DIRECTIONS =
Set out each line from the following listing that includes the word "down".

---------- DATA RECORDS ----------

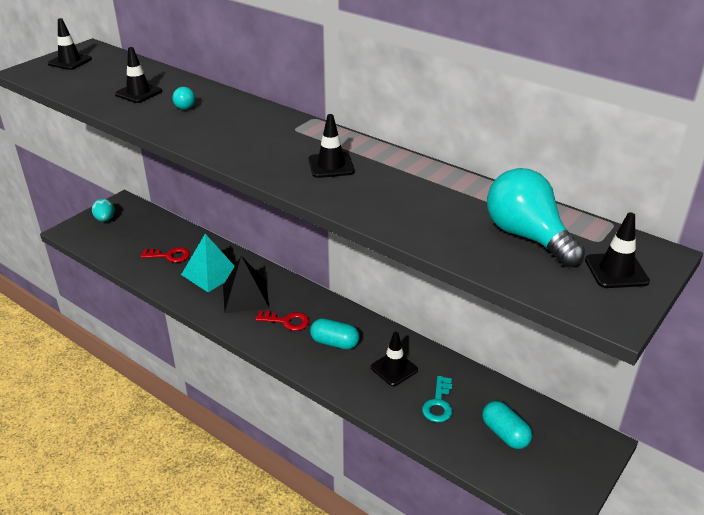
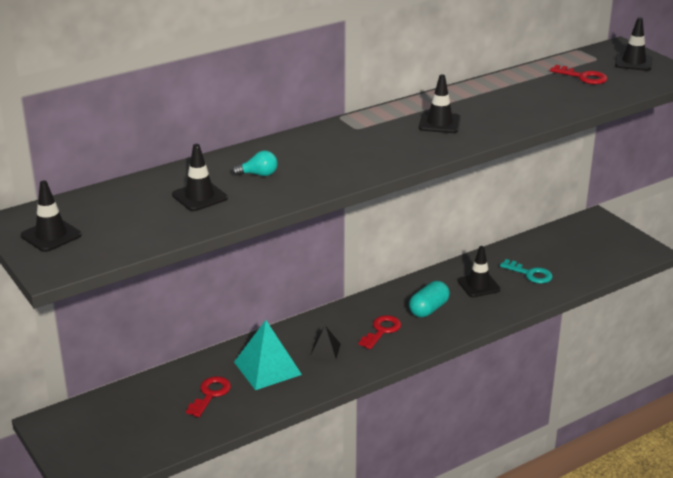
camera: 70 degrees left, 5 degrees down
turquoise egg [92,198,115,222] -> none
black pyramid [223,256,269,313] -> black pyramid [310,326,341,360], size x0.53
turquoise capsule [482,401,532,449] -> none
turquoise light bulb [487,168,585,267] -> red key [550,65,608,84]

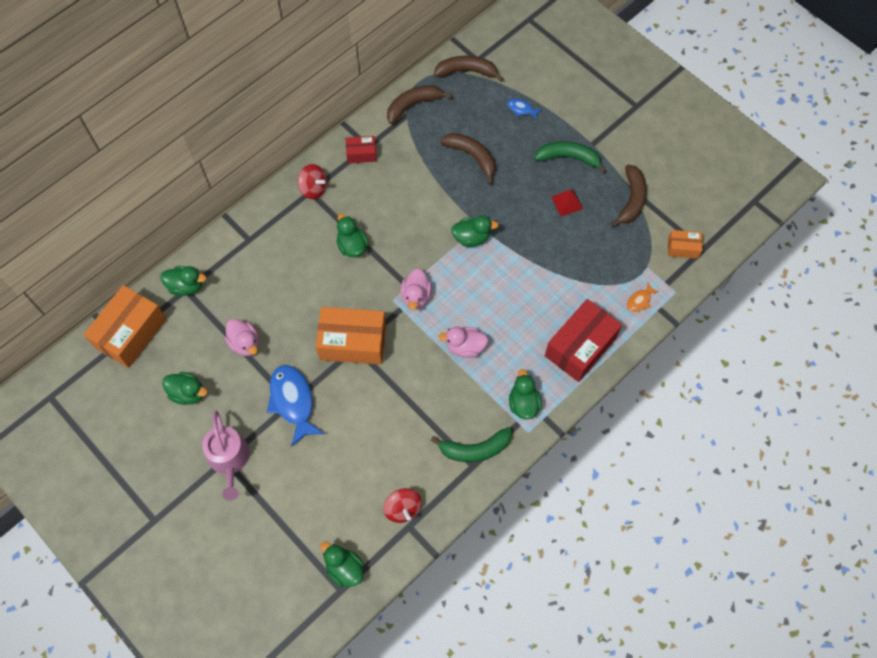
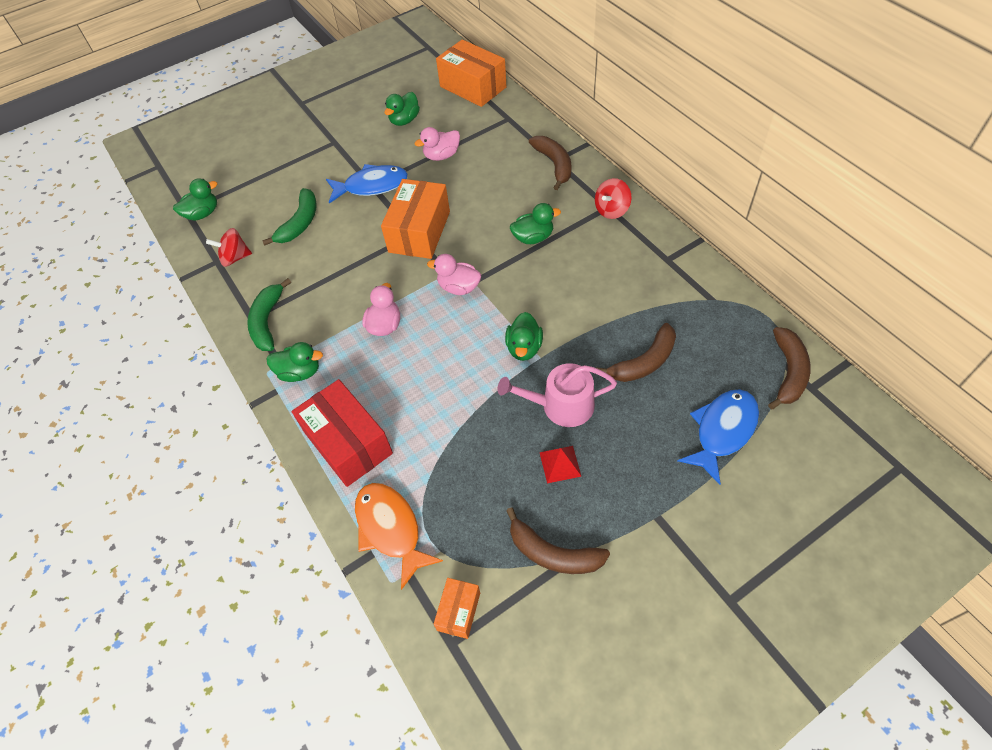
camera: 105 degrees right, 10 degrees down
green duck [160,266,206,296] -> none
pink watering can [202,411,250,501] -> pink watering can moved to [498,363,617,427]
red box [346,136,377,164] -> none
brown banana [387,85,452,124] -> brown banana moved to [529,136,572,190]
blue fish [507,98,542,119] -> blue fish [678,389,759,485], size x2.11
green banana [534,141,607,173] -> green banana moved to [262,188,317,246]
orange fish [627,282,660,312] -> orange fish [355,483,443,590], size x2.11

----------

YOUR SOLUTION =
camera: 70 degrees left, 5 degrees down
camera: 105 degrees right, 10 degrees down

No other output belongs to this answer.